» **Action item**
Every line of the entries below that mentions "yellow" is to be copied out.

» **Records to process**
# # # # #

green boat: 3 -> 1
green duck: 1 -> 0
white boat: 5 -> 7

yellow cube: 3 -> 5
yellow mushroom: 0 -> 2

# # # # #

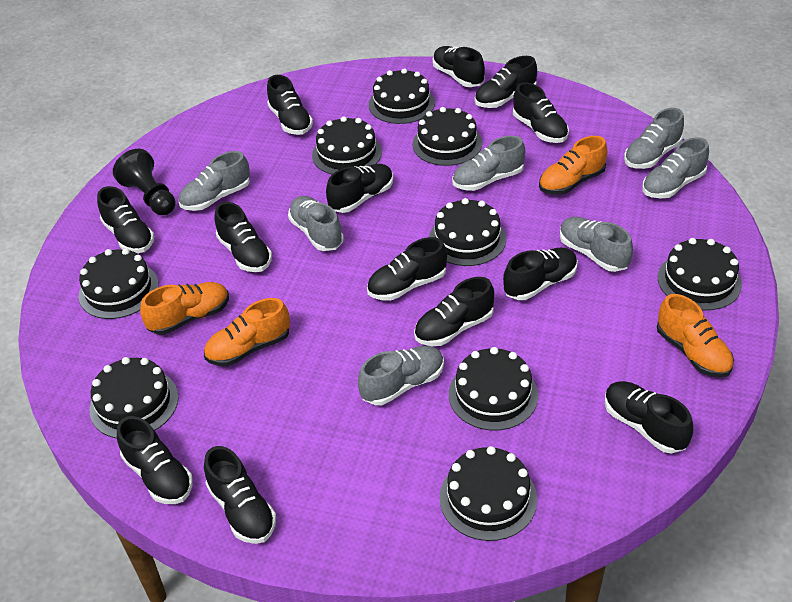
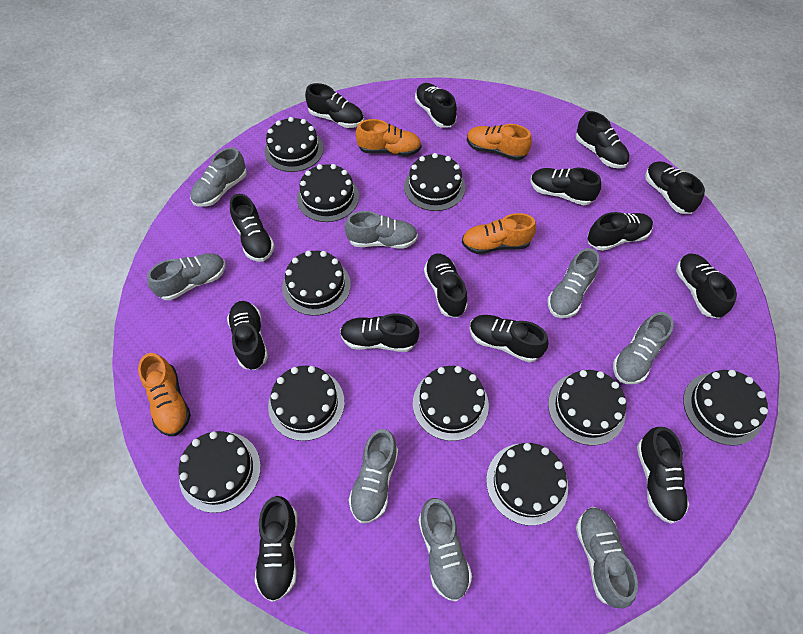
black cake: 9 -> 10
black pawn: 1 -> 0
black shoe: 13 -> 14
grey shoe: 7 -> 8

# # # # #

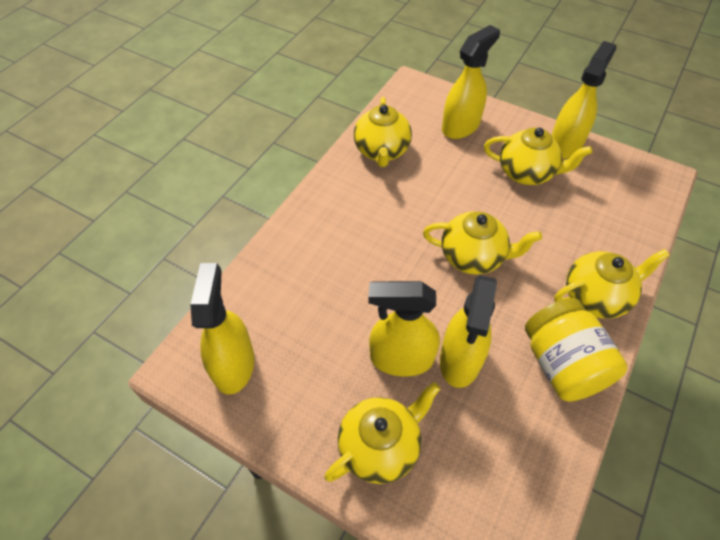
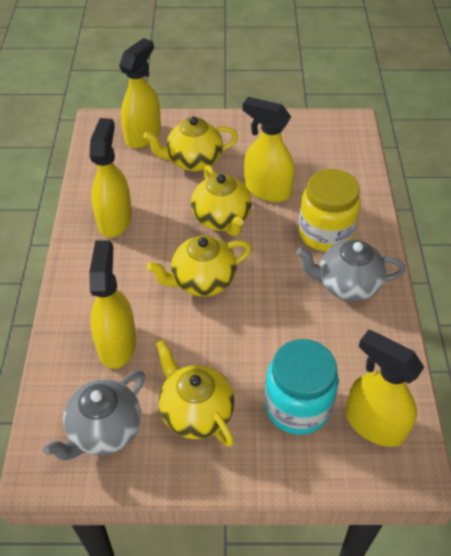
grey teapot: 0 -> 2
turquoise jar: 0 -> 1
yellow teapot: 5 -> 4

# # # # #

» **Result**
yellow cube: 3 -> 5
yellow mushroom: 0 -> 2
yellow teapot: 5 -> 4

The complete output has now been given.